/---

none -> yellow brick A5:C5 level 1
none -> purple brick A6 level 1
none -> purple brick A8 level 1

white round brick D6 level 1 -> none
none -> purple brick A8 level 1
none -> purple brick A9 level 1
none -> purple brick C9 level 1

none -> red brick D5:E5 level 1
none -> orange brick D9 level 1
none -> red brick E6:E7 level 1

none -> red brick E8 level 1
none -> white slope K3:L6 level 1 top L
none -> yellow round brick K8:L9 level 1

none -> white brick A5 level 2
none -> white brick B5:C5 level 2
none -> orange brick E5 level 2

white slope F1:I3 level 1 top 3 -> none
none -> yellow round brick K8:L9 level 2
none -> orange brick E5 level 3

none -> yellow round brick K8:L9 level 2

\---

PROBLEM:
When you reach the line that contains "none -> red brick E8 level 1" in the material above, please copy it and every line after it exactly, stopping only at the last line.

RESPONSE:
none -> red brick E8 level 1
none -> white slope K3:L6 level 1 top L
none -> yellow round brick K8:L9 level 1

none -> white brick A5 level 2
none -> white brick B5:C5 level 2
none -> orange brick E5 level 2

white slope F1:I3 level 1 top 3 -> none
none -> yellow round brick K8:L9 level 2
none -> orange brick E5 level 3

none -> yellow round brick K8:L9 level 2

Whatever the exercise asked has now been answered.